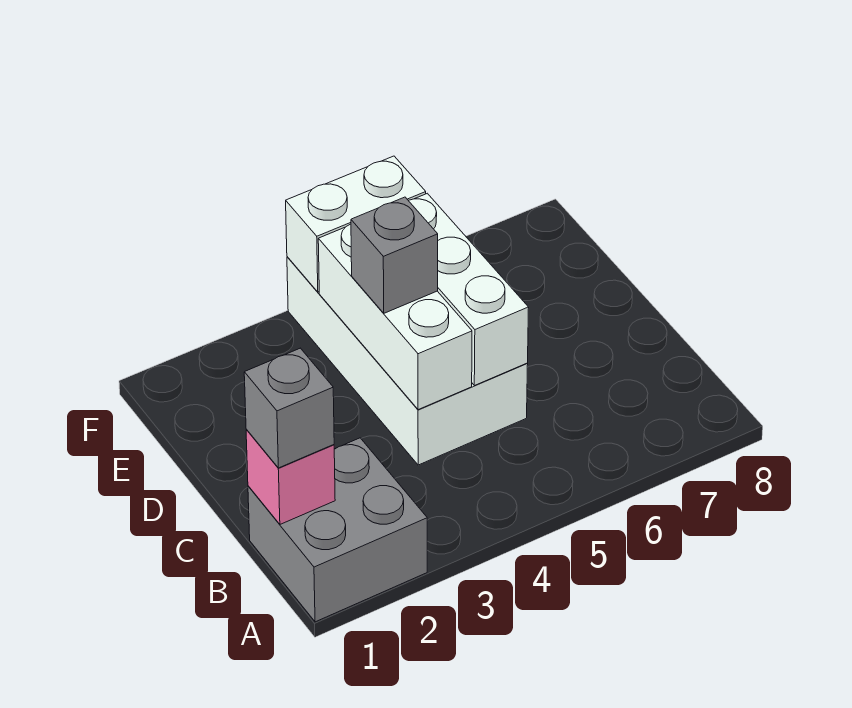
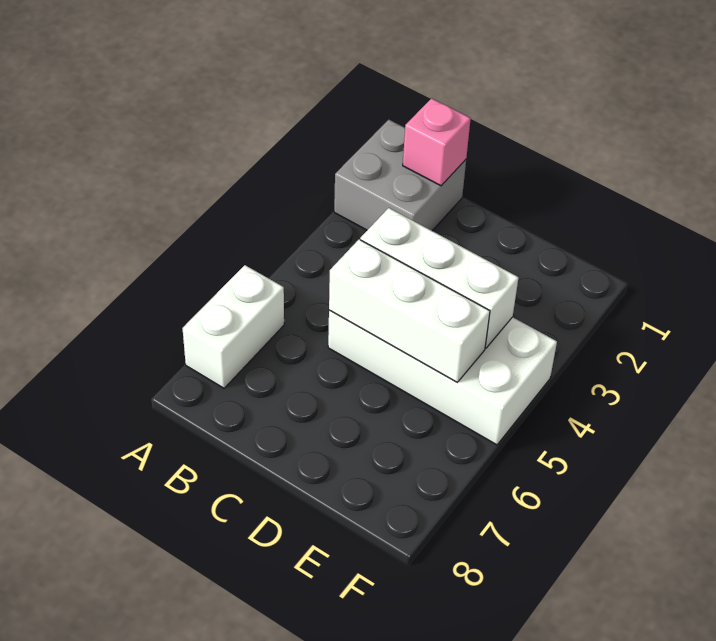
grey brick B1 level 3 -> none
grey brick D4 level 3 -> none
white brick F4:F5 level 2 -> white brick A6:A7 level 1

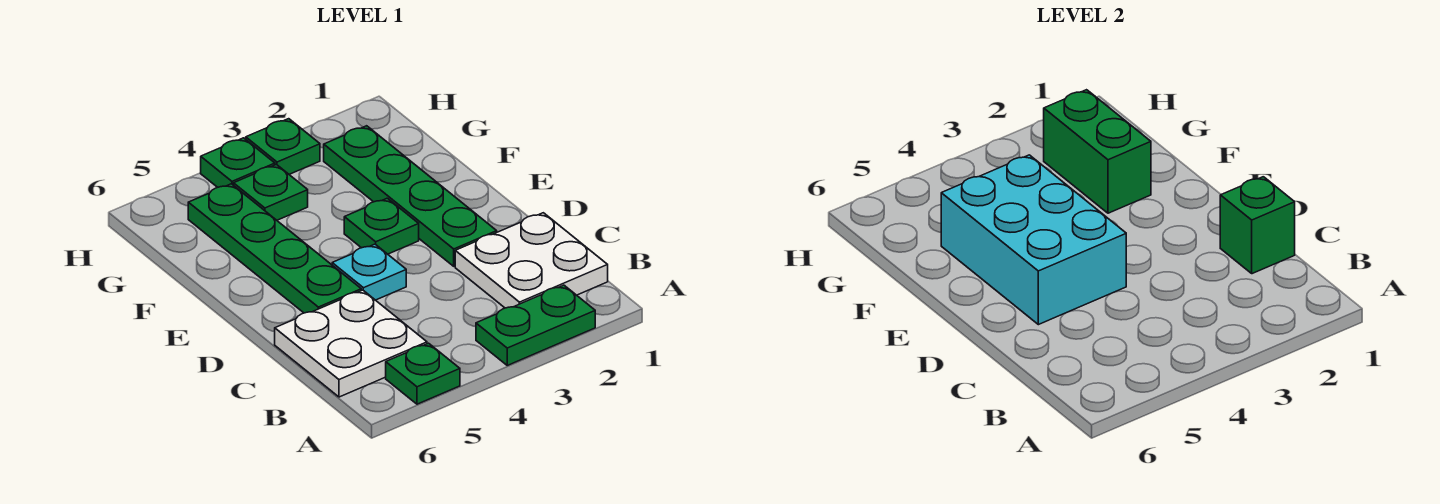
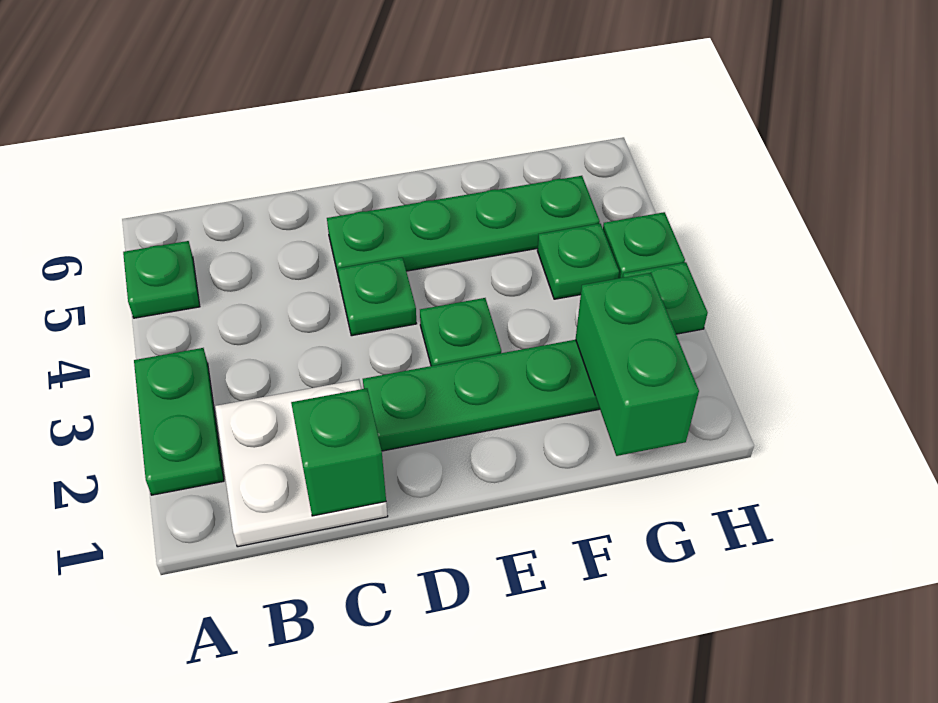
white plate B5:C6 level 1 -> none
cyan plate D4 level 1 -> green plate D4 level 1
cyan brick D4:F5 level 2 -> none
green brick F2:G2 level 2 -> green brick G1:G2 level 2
==
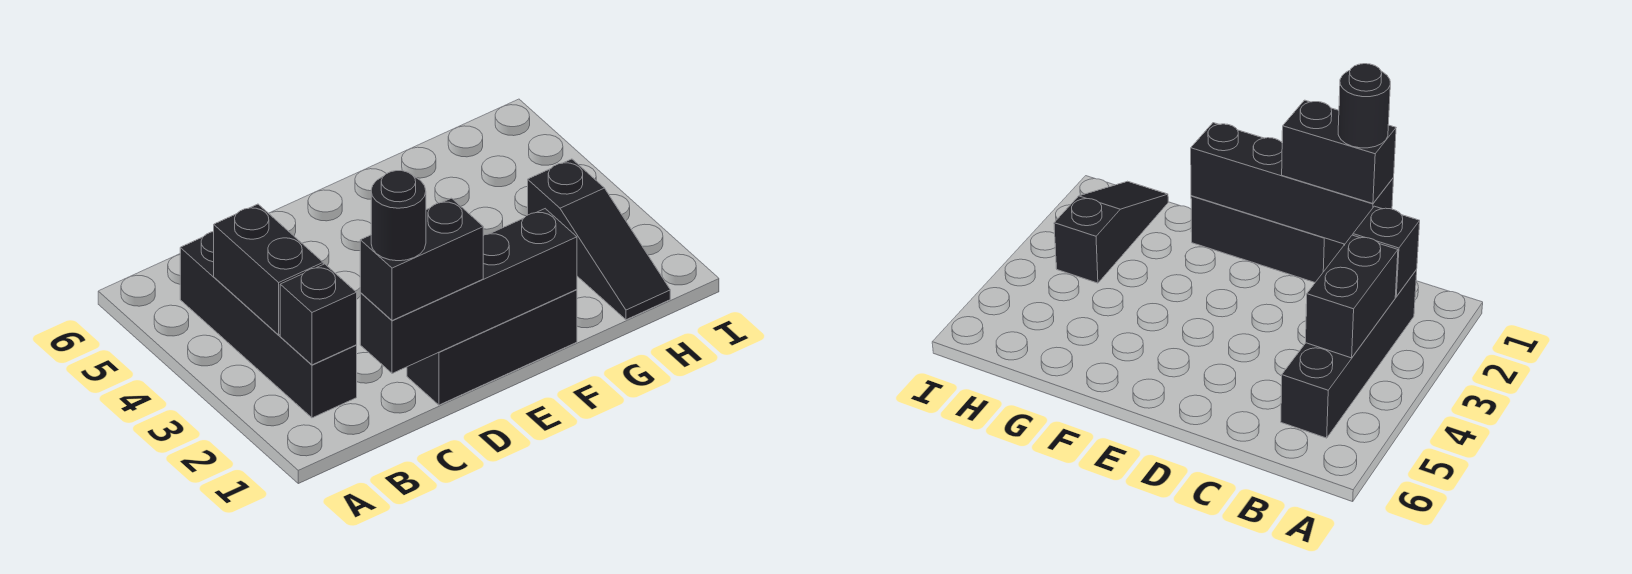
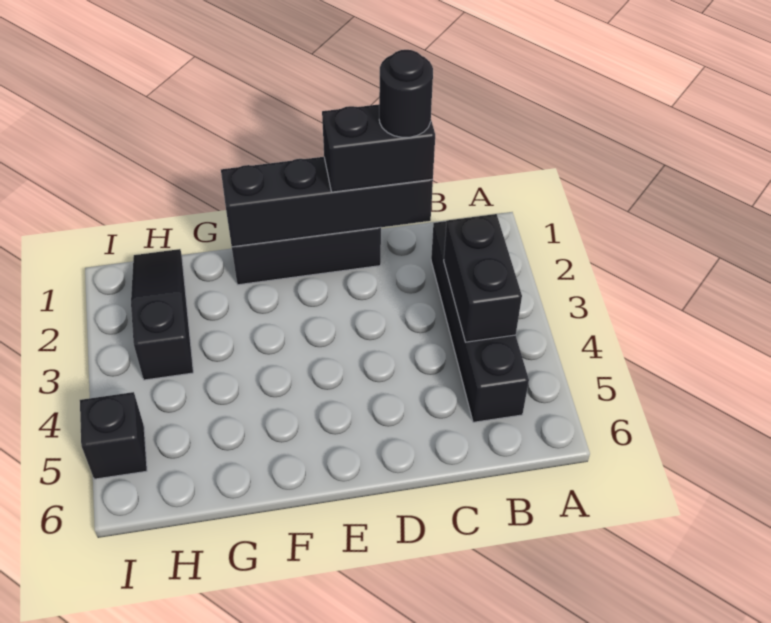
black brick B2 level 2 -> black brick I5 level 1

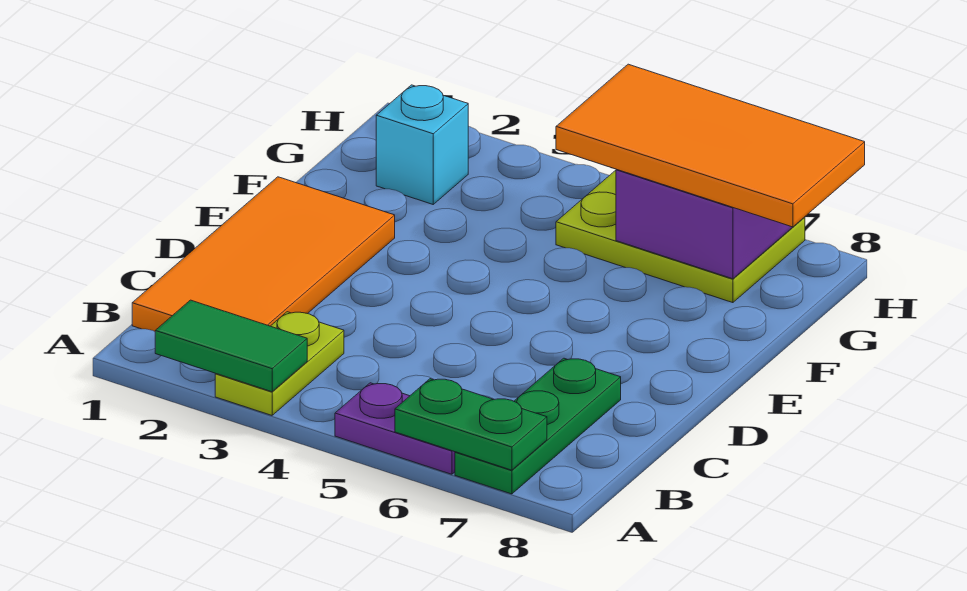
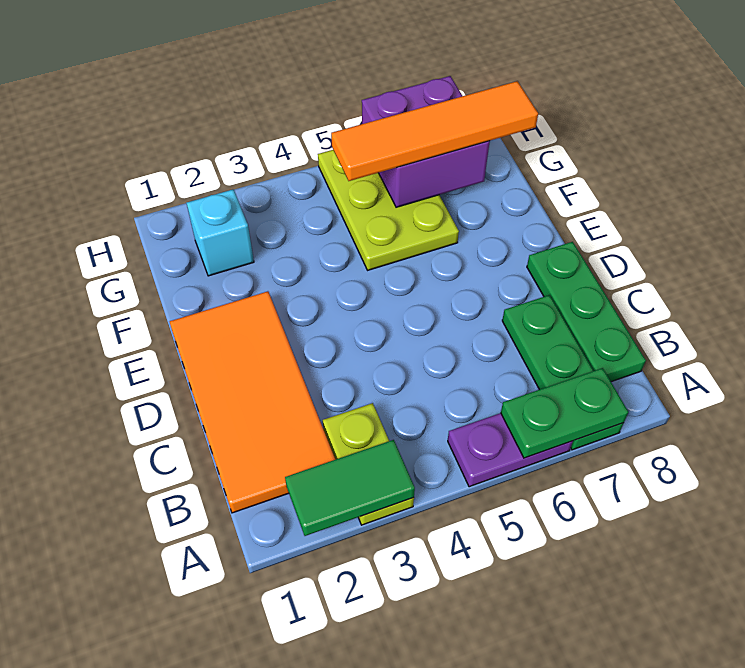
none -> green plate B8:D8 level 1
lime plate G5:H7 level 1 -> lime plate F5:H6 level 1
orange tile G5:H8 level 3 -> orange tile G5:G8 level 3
---
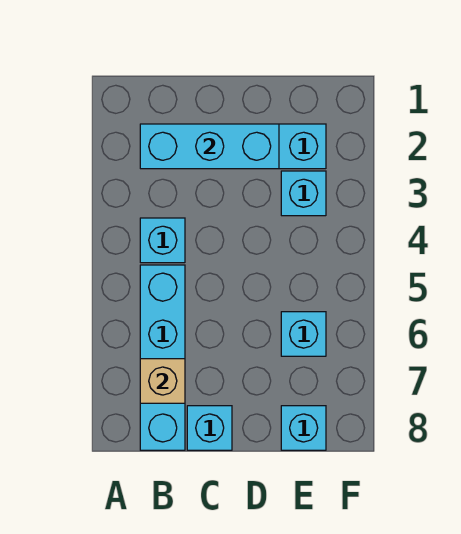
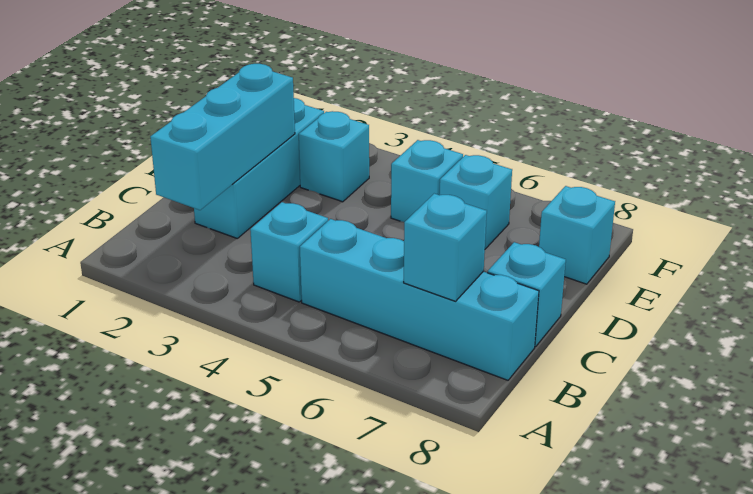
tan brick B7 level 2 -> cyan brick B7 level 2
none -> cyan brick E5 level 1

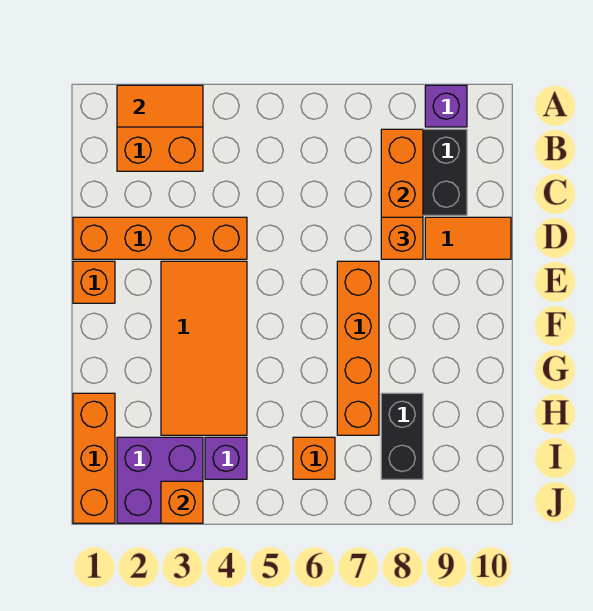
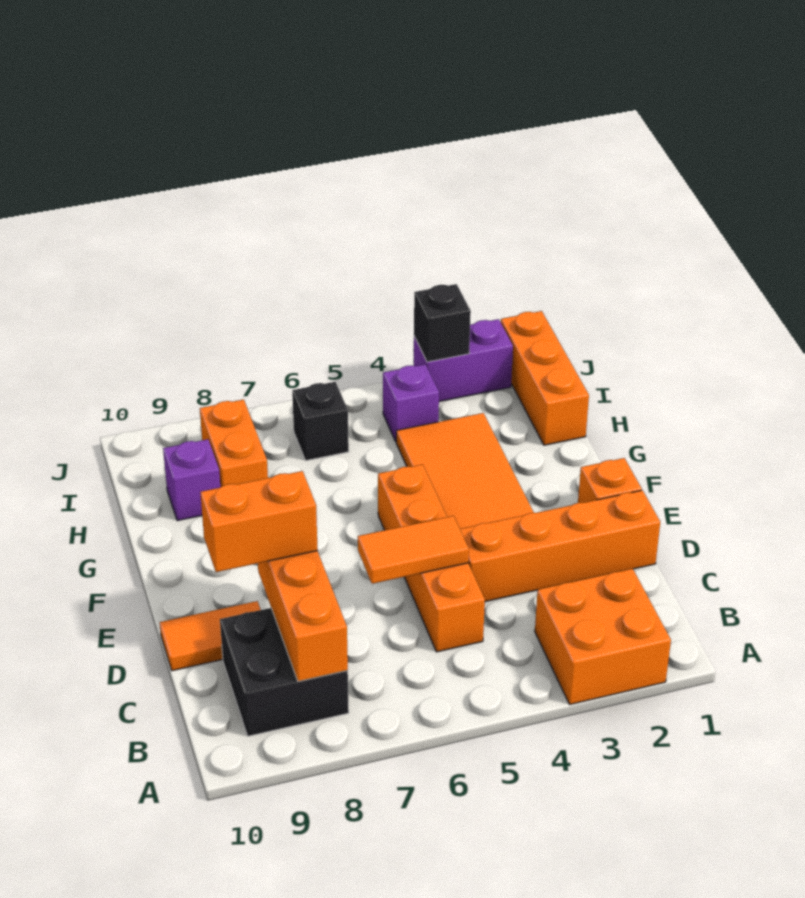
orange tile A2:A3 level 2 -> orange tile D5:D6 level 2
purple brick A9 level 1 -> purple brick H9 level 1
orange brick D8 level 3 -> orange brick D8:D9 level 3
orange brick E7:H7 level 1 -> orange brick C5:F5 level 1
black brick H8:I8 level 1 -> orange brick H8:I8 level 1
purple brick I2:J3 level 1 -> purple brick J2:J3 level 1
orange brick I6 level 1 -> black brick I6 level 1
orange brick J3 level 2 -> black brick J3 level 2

Work order:
In the listing above, find the line containing "black brick H8:I8" and the line containing "orange brick J3", then quote both, plus every line between them, exactly as written.

Solution for this exercise:
black brick H8:I8 level 1 -> orange brick H8:I8 level 1
purple brick I2:J3 level 1 -> purple brick J2:J3 level 1
orange brick I6 level 1 -> black brick I6 level 1
orange brick J3 level 2 -> black brick J3 level 2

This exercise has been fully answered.